(Work required) Below is a listing; print exactly its lines from the one containing "BT2: none -> 7.4V (plus PWR, minus GND)" down to the one containing "R18: none -> 7.5k (3V3, VTH)", both inclusive, with every picture left out.

(Study material)
▬▬▬▬▬▬

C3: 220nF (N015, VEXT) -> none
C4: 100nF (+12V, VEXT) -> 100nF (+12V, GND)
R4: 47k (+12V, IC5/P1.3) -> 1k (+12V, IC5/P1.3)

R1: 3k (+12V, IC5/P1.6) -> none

▬▬▬▬▬▬

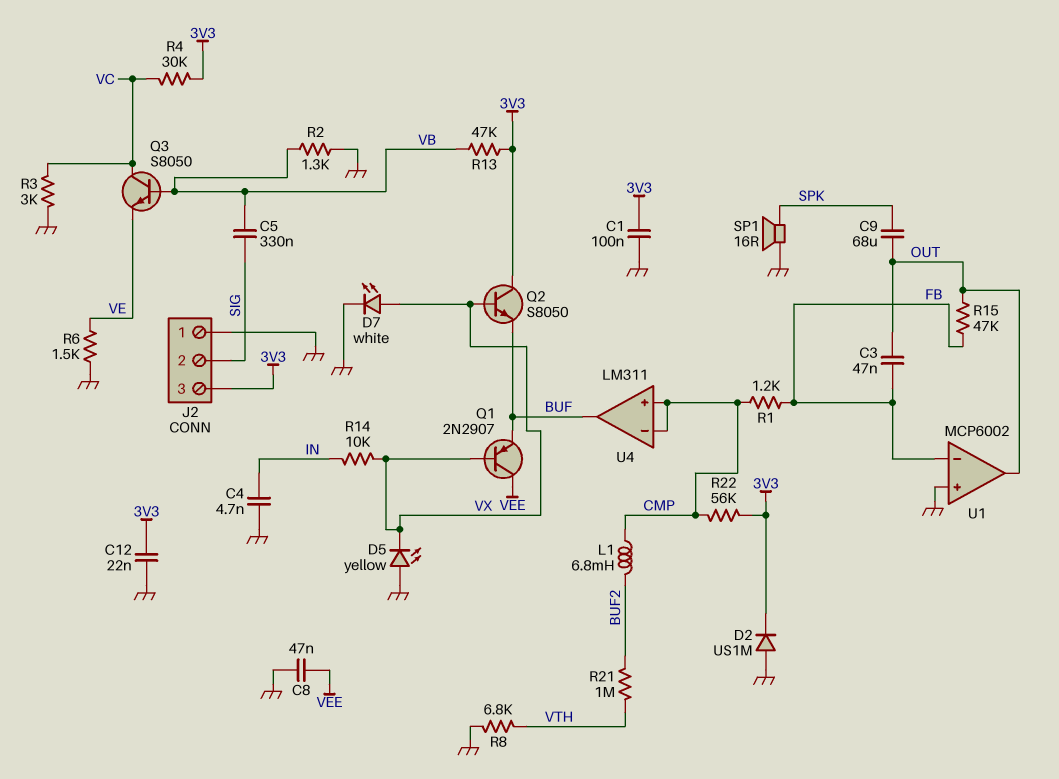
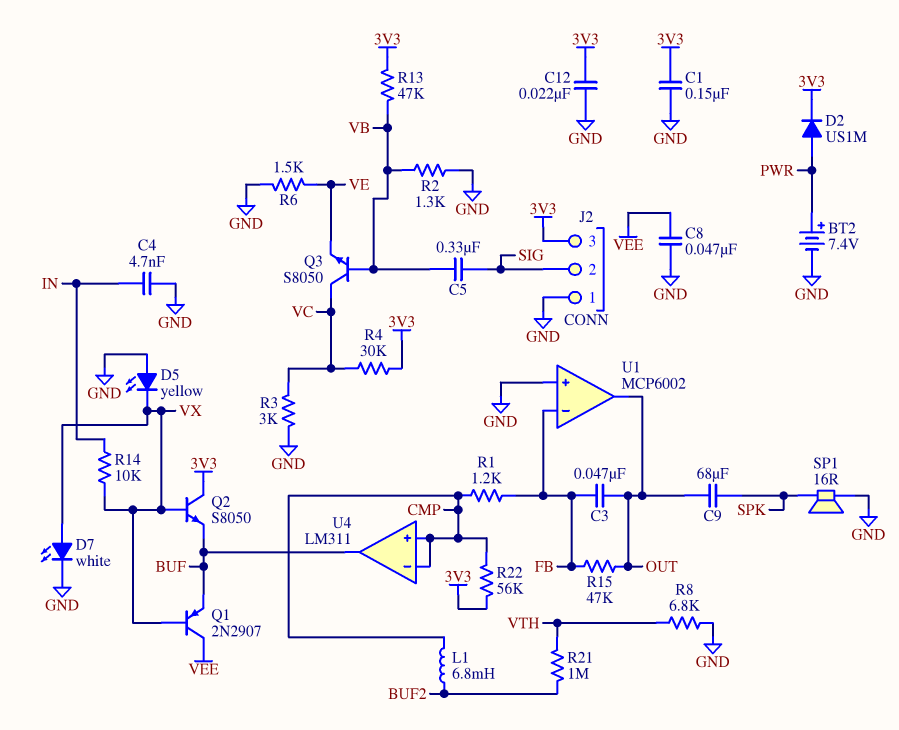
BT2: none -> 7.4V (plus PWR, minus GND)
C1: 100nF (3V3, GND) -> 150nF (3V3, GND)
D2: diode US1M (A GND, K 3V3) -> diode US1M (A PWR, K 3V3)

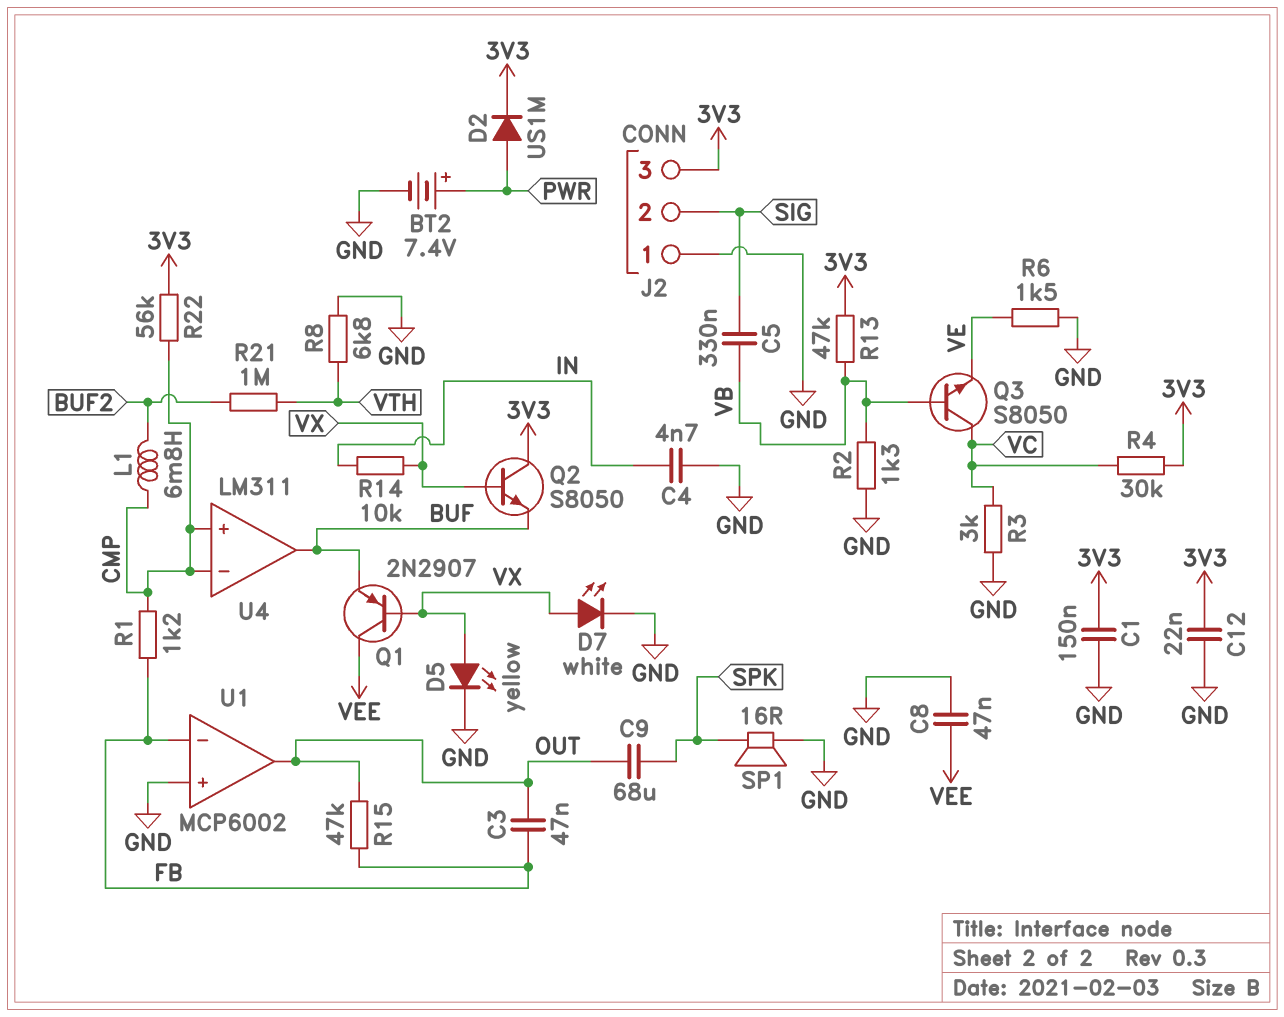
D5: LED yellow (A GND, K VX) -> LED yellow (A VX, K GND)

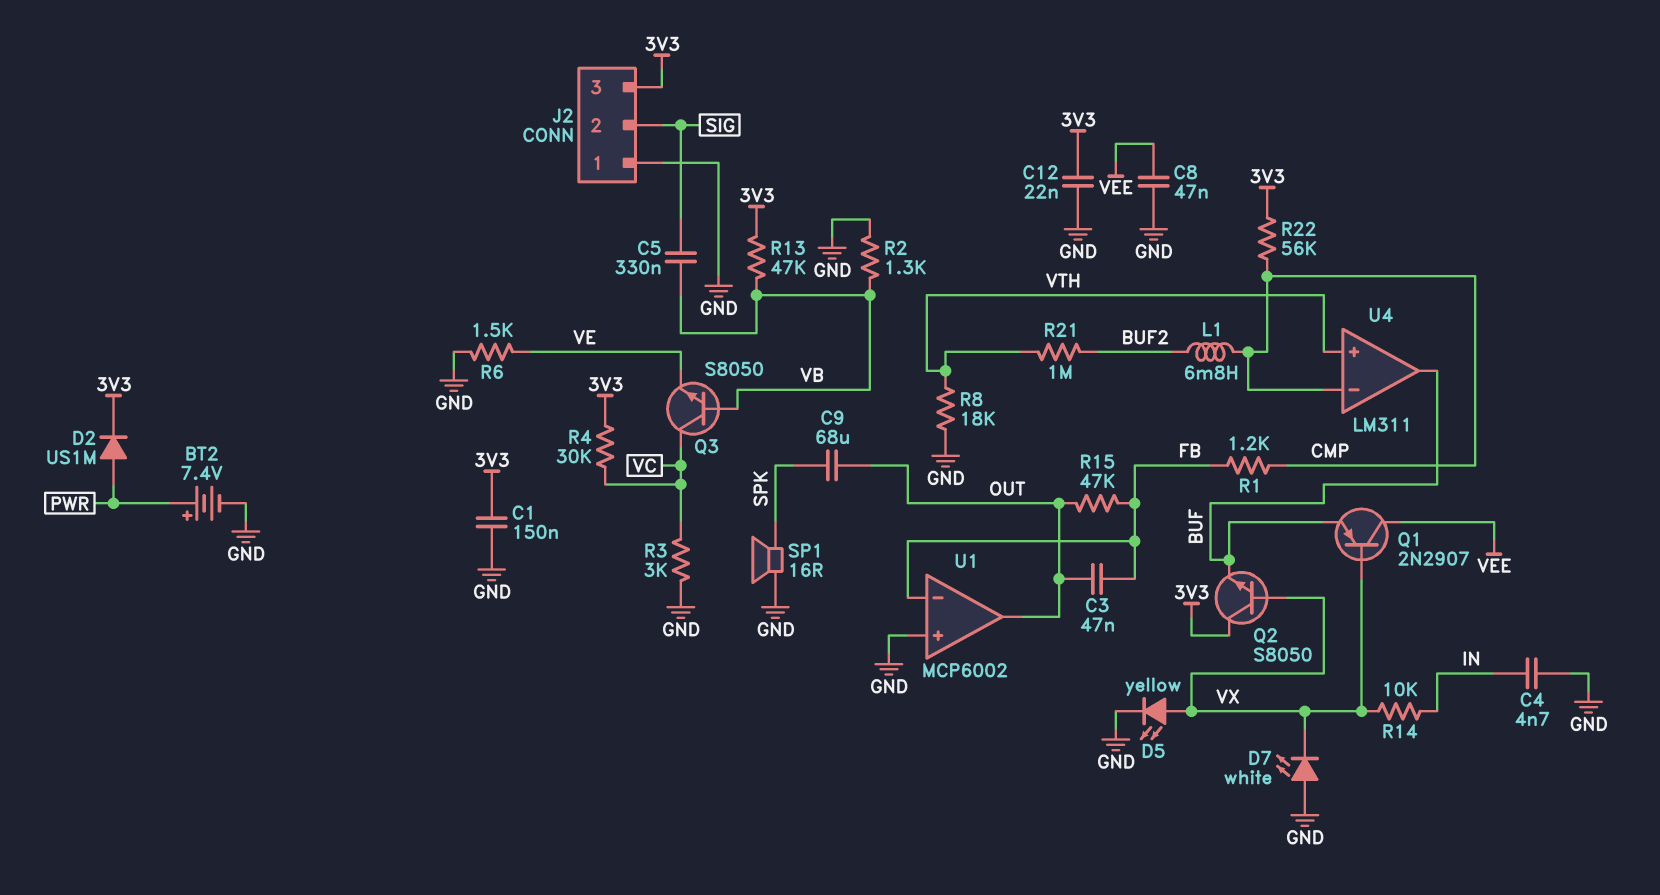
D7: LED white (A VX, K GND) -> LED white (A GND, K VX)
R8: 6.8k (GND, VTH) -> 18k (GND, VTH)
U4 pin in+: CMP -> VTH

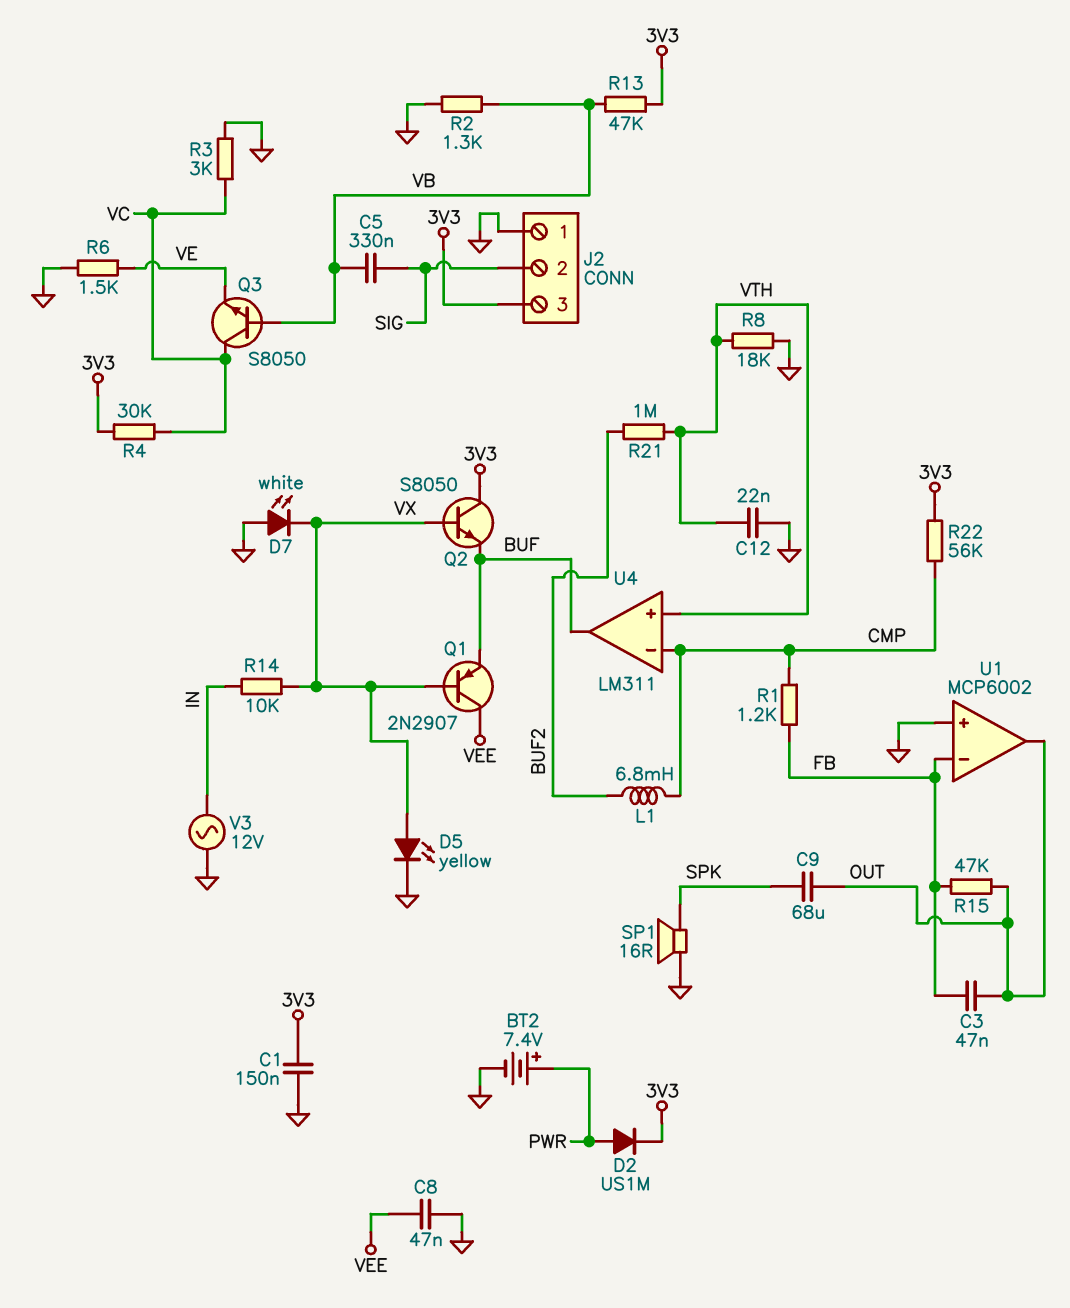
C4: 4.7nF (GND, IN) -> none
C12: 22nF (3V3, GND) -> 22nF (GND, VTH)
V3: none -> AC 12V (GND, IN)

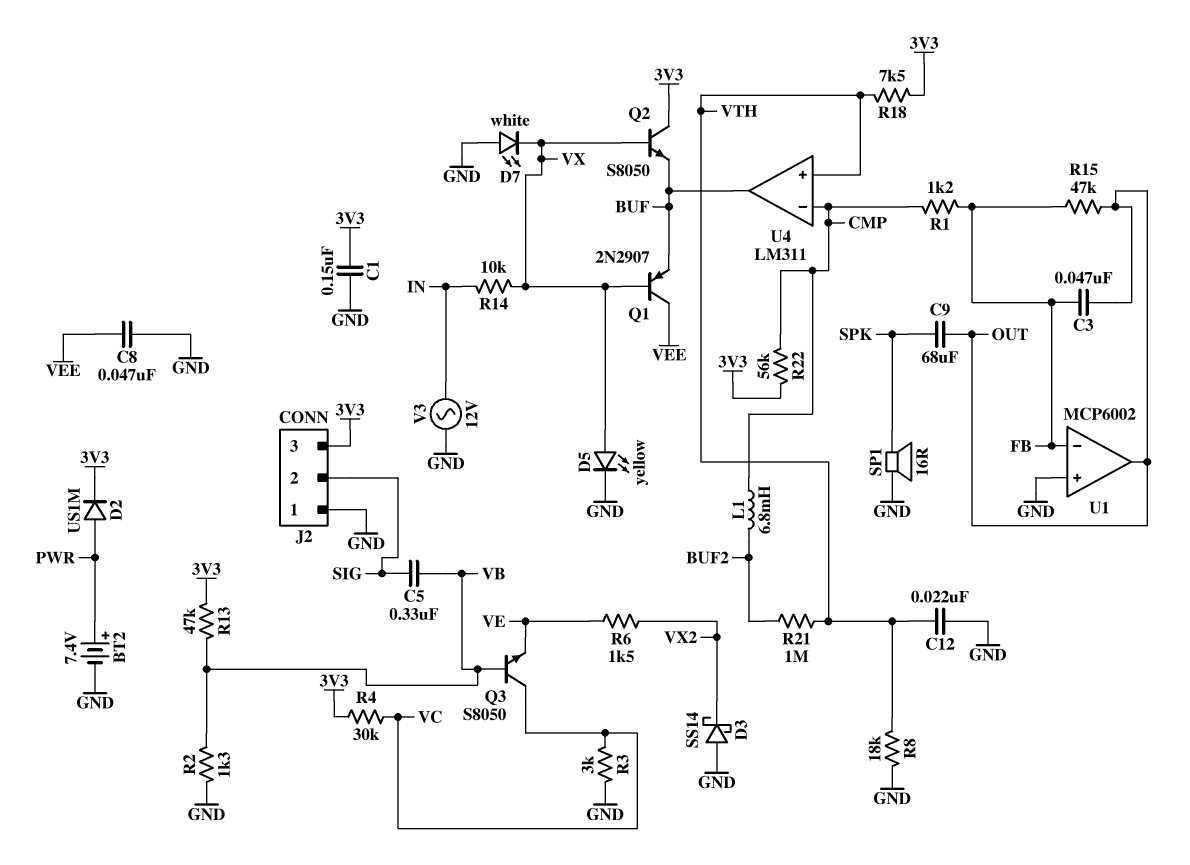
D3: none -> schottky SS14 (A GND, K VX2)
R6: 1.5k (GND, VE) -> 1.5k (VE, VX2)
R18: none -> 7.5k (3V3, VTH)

▬▬▬▬▬▬

(Response area)
BT2: none -> 7.4V (plus PWR, minus GND)
C1: 100nF (3V3, GND) -> 150nF (3V3, GND)
D2: diode US1M (A GND, K 3V3) -> diode US1M (A PWR, K 3V3)

D5: LED yellow (A GND, K VX) -> LED yellow (A VX, K GND)

D7: LED white (A VX, K GND) -> LED white (A GND, K VX)
R8: 6.8k (GND, VTH) -> 18k (GND, VTH)
U4 pin in+: CMP -> VTH

C4: 4.7nF (GND, IN) -> none
C12: 22nF (3V3, GND) -> 22nF (GND, VTH)
V3: none -> AC 12V (GND, IN)

D3: none -> schottky SS14 (A GND, K VX2)
R6: 1.5k (GND, VE) -> 1.5k (VE, VX2)
R18: none -> 7.5k (3V3, VTH)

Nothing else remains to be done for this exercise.